TASK OBJECTIVE
Lines in the listing below that contain the string "brown" are to be found and copied.

DATA TO USE
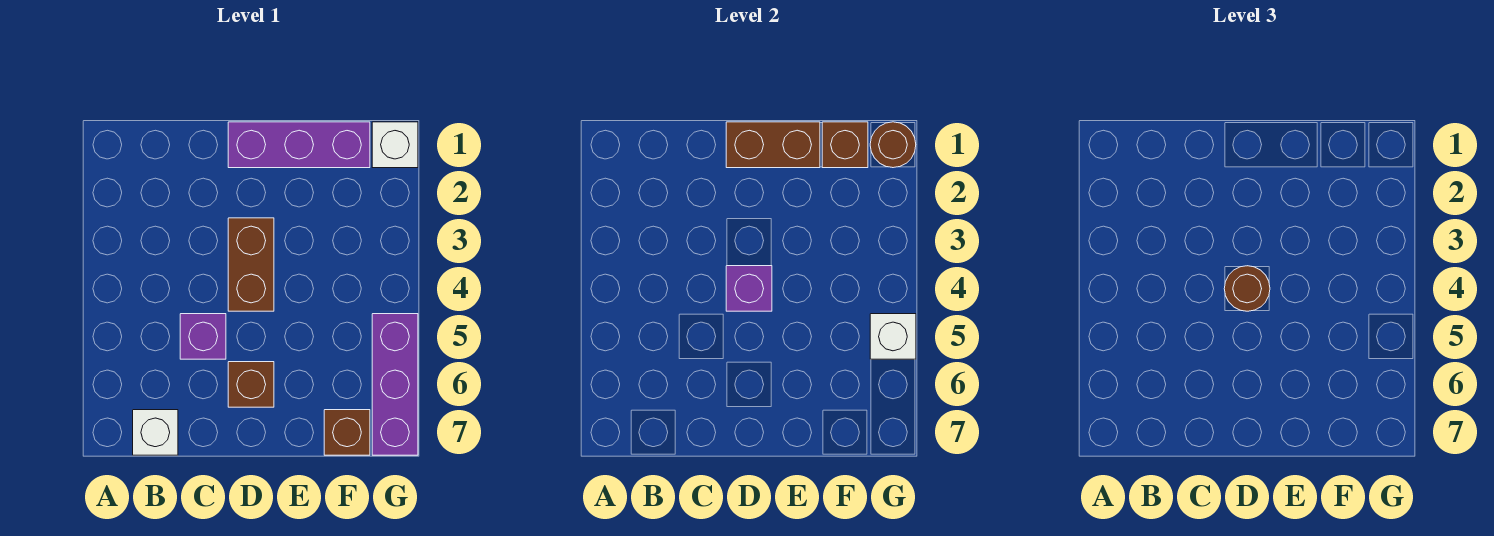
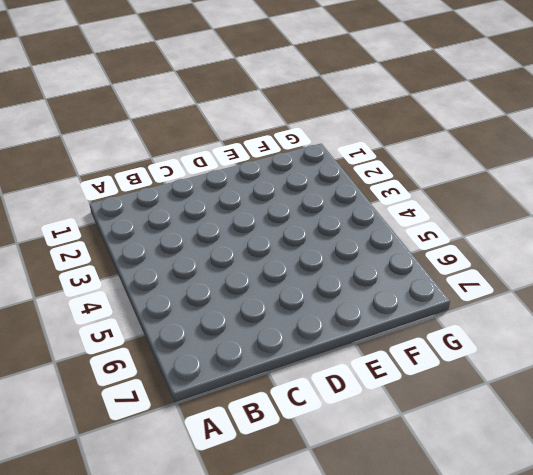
none -> white brick B7 level 1
none -> purple brick C5 level 1
none -> purple brick D1:F1 level 1

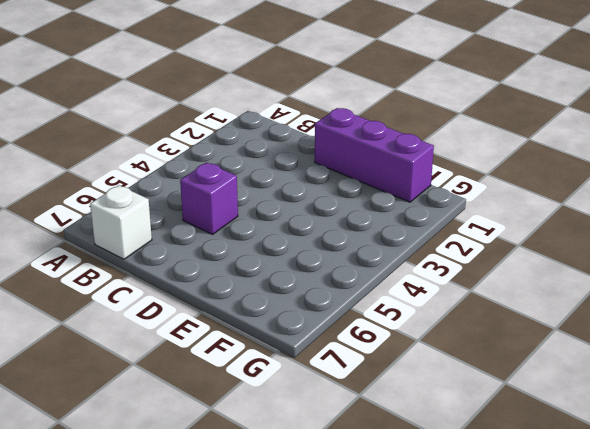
none -> brown brick D3:D4 level 1
none -> brown brick D6 level 1
none -> brown brick F7 level 1

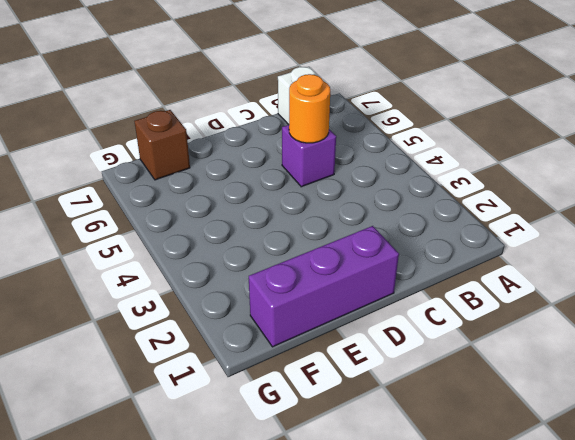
orange round brick C5 level 2 -> none
none -> brown brick D3:D4 level 1
none -> brown brick D6 level 1
none -> white brick G1 level 1

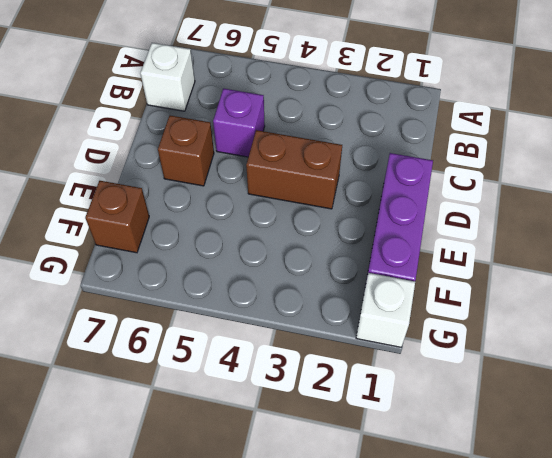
none -> purple brick G5:G7 level 1
none -> brown brick D1:E1 level 2
none -> purple brick D4 level 2

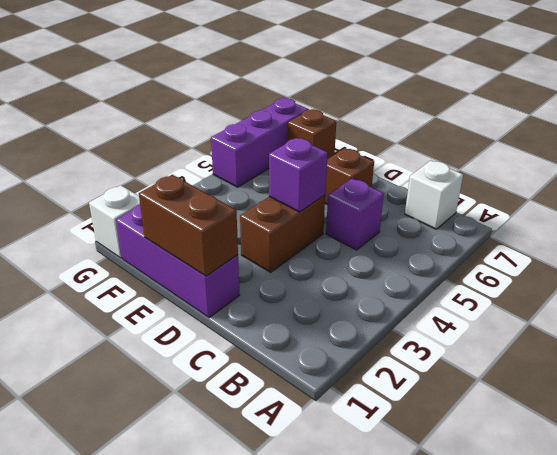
none -> brown brick F1 level 2
none -> brown round brick G1 level 2
none -> white brick G5 level 2

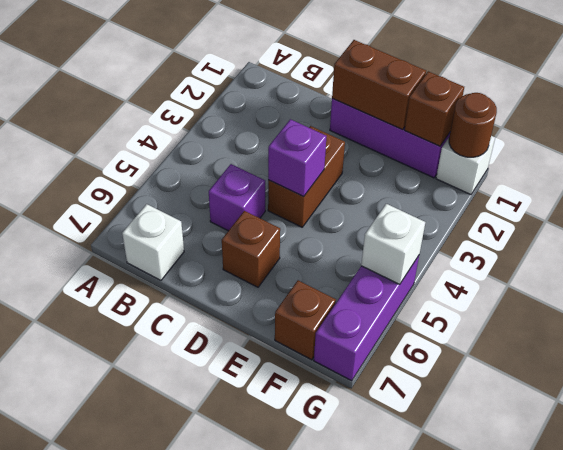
none -> brown round brick D4 level 3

ANSWER SPACE
none -> brown brick D3:D4 level 1
none -> brown brick D6 level 1
none -> brown brick F7 level 1
none -> brown brick D3:D4 level 1
none -> brown brick D6 level 1
none -> brown brick D1:E1 level 2
none -> brown brick F1 level 2
none -> brown round brick G1 level 2
none -> brown round brick D4 level 3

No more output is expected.